Action item:
The records below are to be set down again exactly, with the pictures left out.

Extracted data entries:

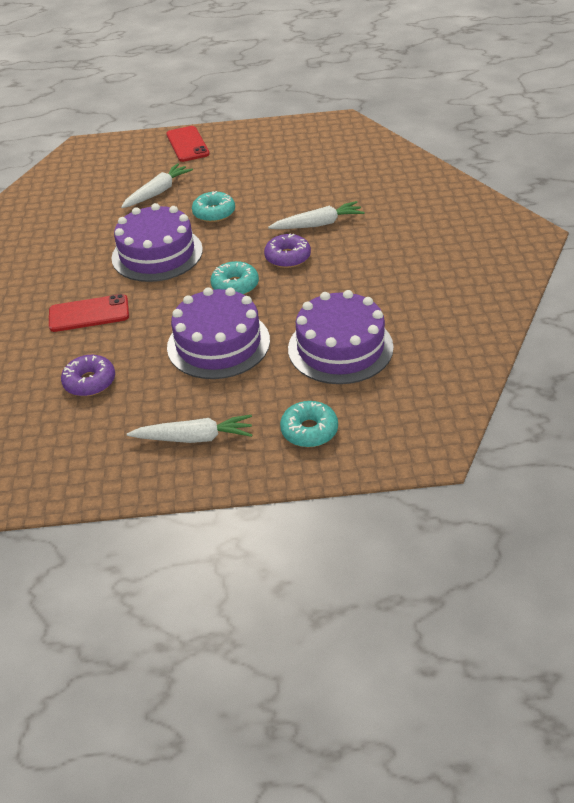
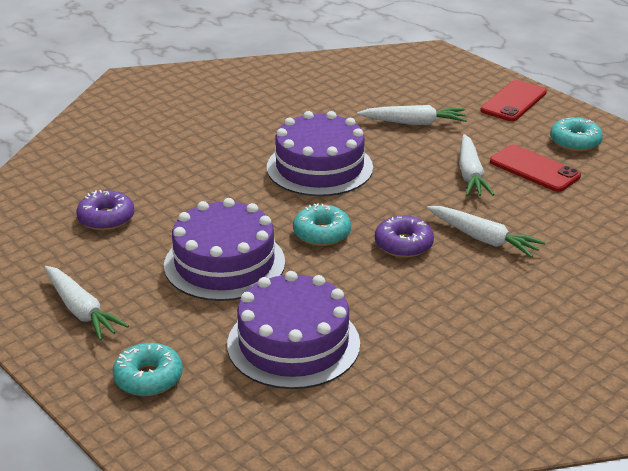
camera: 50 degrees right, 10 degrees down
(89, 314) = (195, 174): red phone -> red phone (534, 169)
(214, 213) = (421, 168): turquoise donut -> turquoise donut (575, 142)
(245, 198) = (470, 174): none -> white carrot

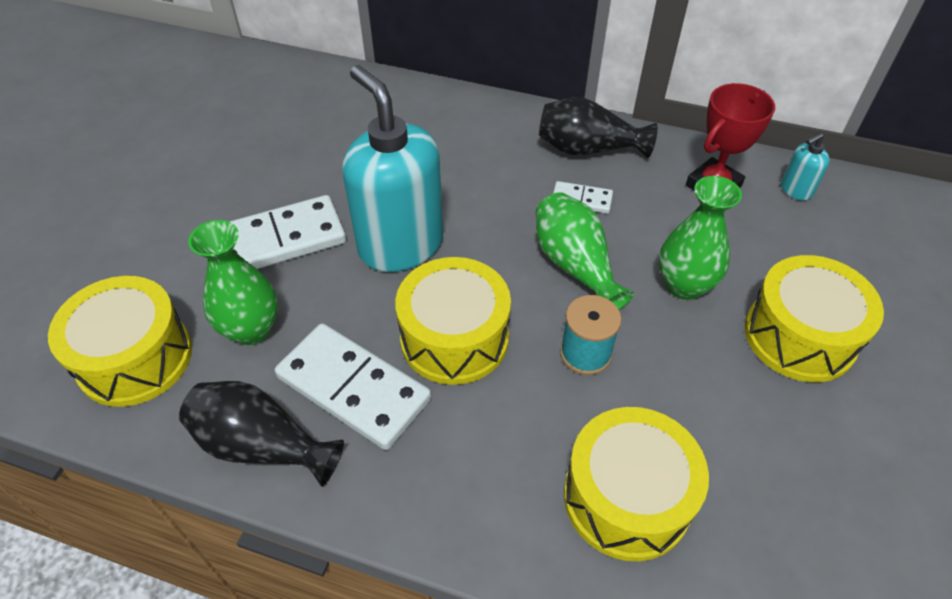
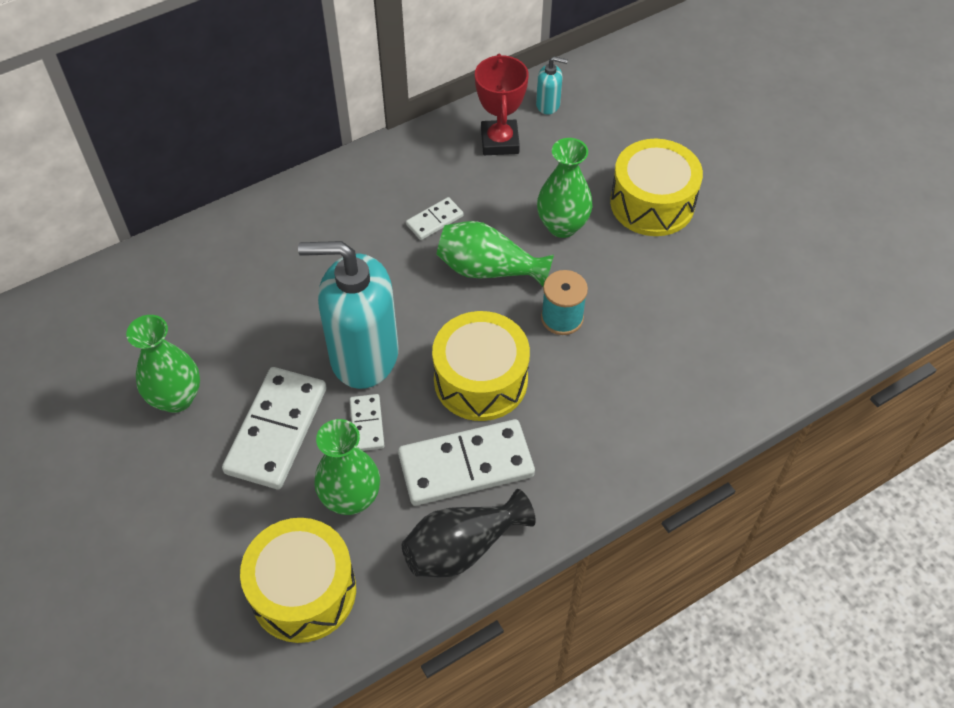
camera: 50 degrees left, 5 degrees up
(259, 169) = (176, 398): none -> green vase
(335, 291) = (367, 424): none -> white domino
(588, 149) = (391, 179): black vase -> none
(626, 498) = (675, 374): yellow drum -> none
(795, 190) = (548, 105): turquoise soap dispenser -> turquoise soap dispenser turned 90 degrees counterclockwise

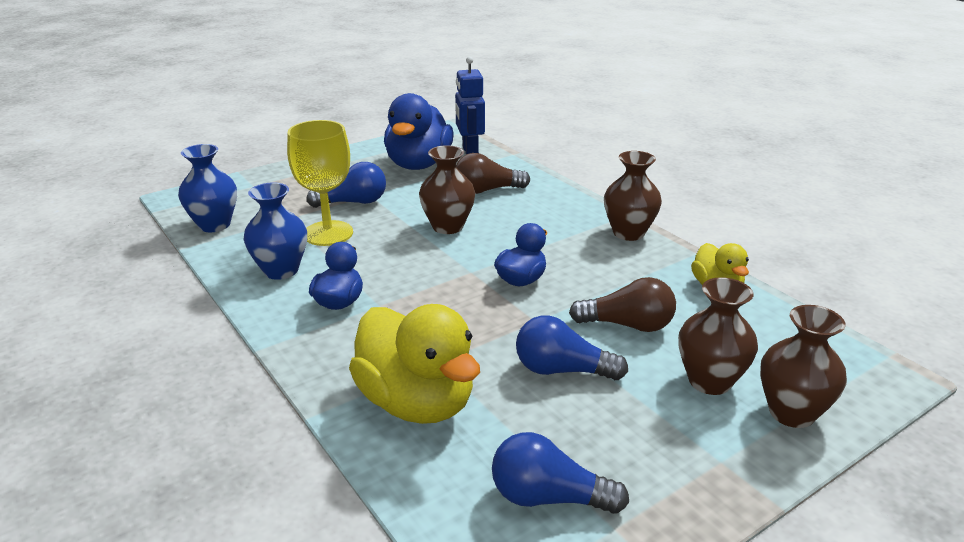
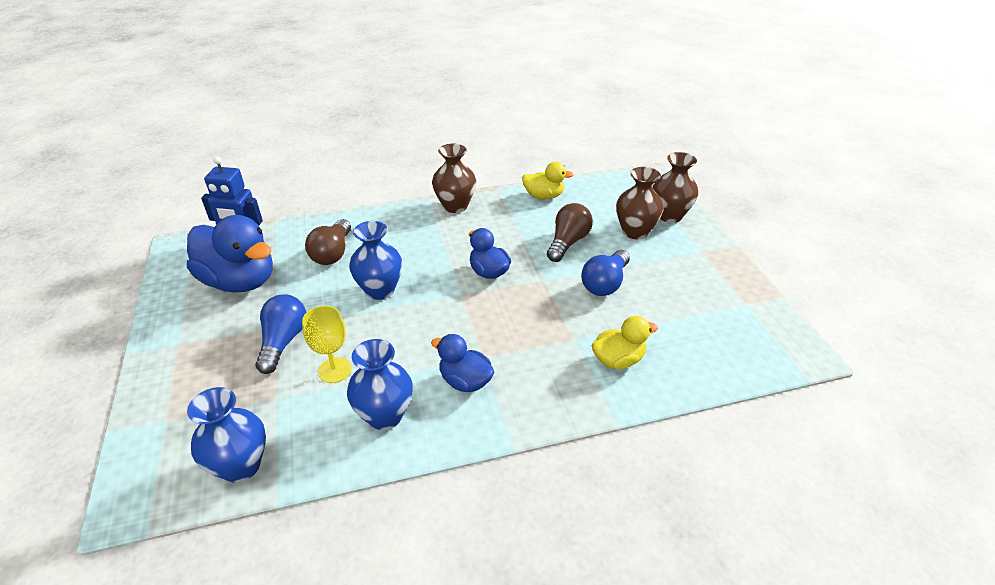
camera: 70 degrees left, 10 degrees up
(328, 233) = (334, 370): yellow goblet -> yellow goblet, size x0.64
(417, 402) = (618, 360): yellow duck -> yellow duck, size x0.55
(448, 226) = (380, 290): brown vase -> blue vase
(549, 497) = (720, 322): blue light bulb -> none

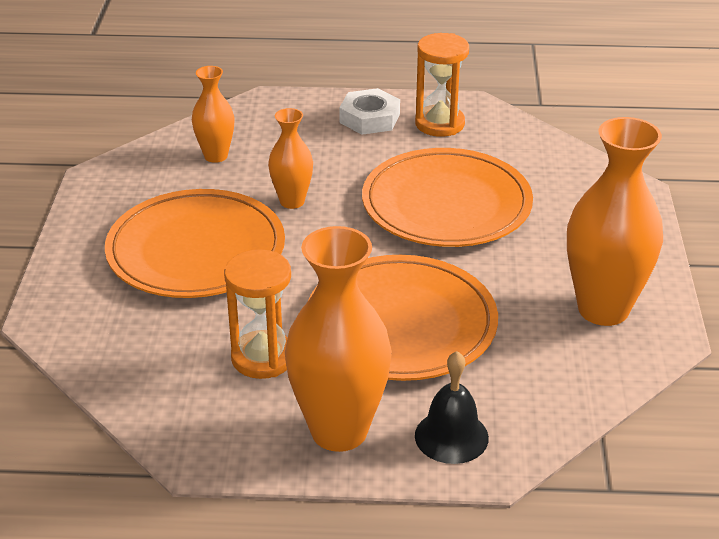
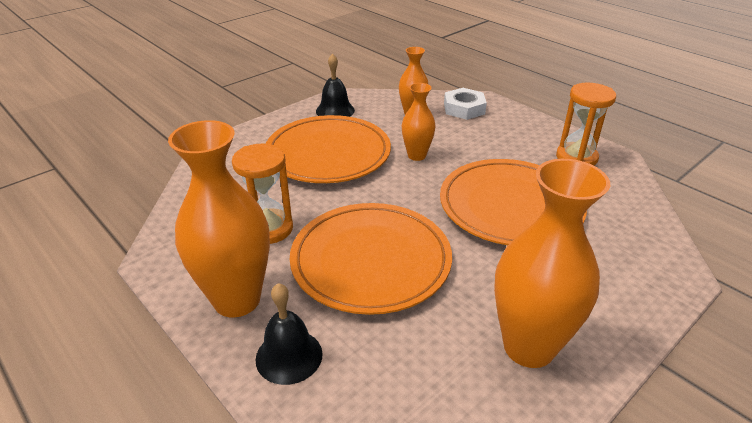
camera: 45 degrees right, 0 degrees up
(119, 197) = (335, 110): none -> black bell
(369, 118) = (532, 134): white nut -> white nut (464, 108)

Task response:
camera: 50 degrees right, 10 degrees down
(89, 314) = (195, 174): red phone -> red phone (534, 169)
(214, 213) = (421, 168): turquoise donut -> turquoise donut (575, 142)
(245, 198) = (470, 174): none -> white carrot

camera: 50 degrees left, 5 degrees up
(259, 169) = (176, 398): none -> green vase
(335, 291) = (367, 424): none -> white domino
(588, 149) = (391, 179): black vase -> none
(626, 498) = (675, 374): yellow drum -> none
(795, 190) = (548, 105): turquoise soap dispenser -> turquoise soap dispenser turned 90 degrees counterclockwise

camera: 70 degrees left, 10 degrees up
(328, 233) = (334, 370): yellow goblet -> yellow goblet, size x0.64
(417, 402) = (618, 360): yellow duck -> yellow duck, size x0.55
(448, 226) = (380, 290): brown vase -> blue vase
(549, 497) = (720, 322): blue light bulb -> none

camera: 45 degrees right, 0 degrees up
(119, 197) = (335, 110): none -> black bell
(369, 118) = (532, 134): white nut -> white nut (464, 108)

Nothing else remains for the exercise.